**EXERCISE PROMPT**
With all images omitted, write out the records word for word.

**DATA FOR THE TASK**
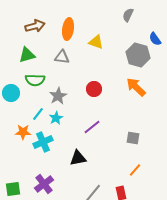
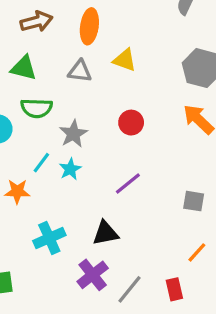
yellow triangle: (96, 42) -> (125, 60), moved
green triangle: (27, 55) -> (24, 68), turned 30
cyan cross: (43, 142) -> (49, 238), moved
purple cross: (44, 184) -> (93, 275), moved

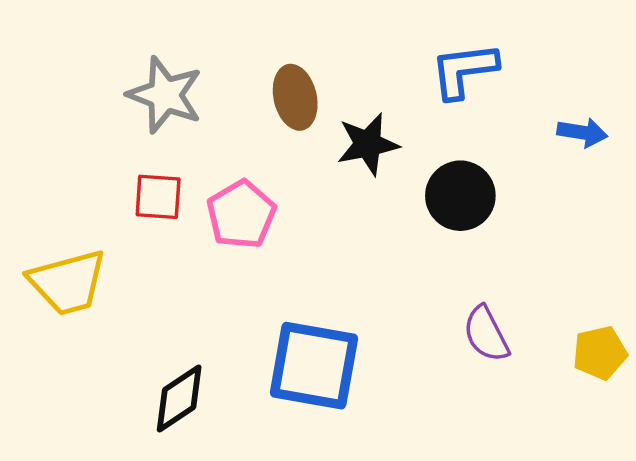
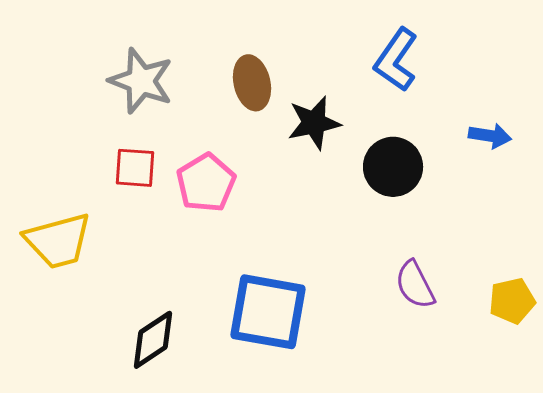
blue L-shape: (464, 70) -> (396, 60), turned -48
blue arrow: (582, 132) -> (490, 136), moved

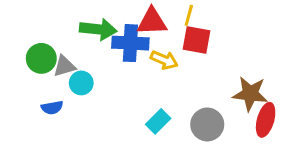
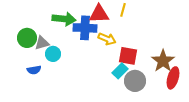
red square: (196, 40) -> (128, 56), moved
brown star: (250, 94) -> (163, 61), turned 30
cyan rectangle: (158, 121) -> (120, 71), moved

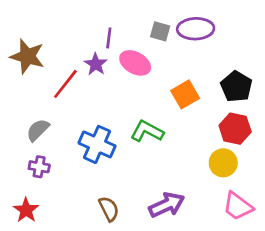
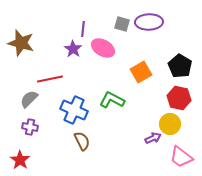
red line: (65, 84) -> (50, 79), moved, turned 40
purple arrow: (167, 205) -> (153, 138), moved, size x0.6
brown semicircle: (109, 209) -> (82, 141), moved

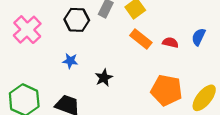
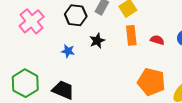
orange rectangle: (141, 39) -> (131, 35), turned 42
black star: (104, 78) -> (97, 41), moved

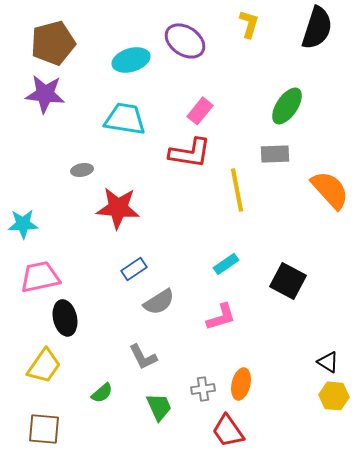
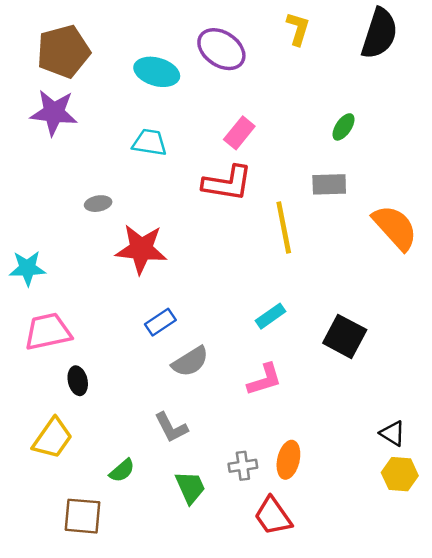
cyan ellipse: (131, 60) -> (157, 72), turned 33
green ellipse: (287, 106) -> (344, 127), size x0.6
cyan trapezoid: (125, 119) -> (150, 142), size x0.7
black ellipse: (65, 318) -> (78, 381), size x0.7
brown square: (44, 429) -> (83, 516), moved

**OUTPUT FOR THIS TASK**
yellow triangle: (96, 42) -> (125, 60), moved
green triangle: (27, 55) -> (24, 68), turned 30
cyan cross: (43, 142) -> (49, 238), moved
purple cross: (44, 184) -> (93, 275), moved

blue L-shape: (464, 70) -> (396, 60), turned -48
blue arrow: (582, 132) -> (490, 136), moved

red square: (196, 40) -> (128, 56), moved
brown star: (250, 94) -> (163, 61), turned 30
cyan rectangle: (158, 121) -> (120, 71), moved

red line: (65, 84) -> (50, 79), moved, turned 40
purple arrow: (167, 205) -> (153, 138), moved, size x0.6
brown semicircle: (109, 209) -> (82, 141), moved

orange rectangle: (141, 39) -> (131, 35), turned 42
black star: (104, 78) -> (97, 41), moved

cyan ellipse: (131, 60) -> (157, 72), turned 33
green ellipse: (287, 106) -> (344, 127), size x0.6
cyan trapezoid: (125, 119) -> (150, 142), size x0.7
black ellipse: (65, 318) -> (78, 381), size x0.7
brown square: (44, 429) -> (83, 516), moved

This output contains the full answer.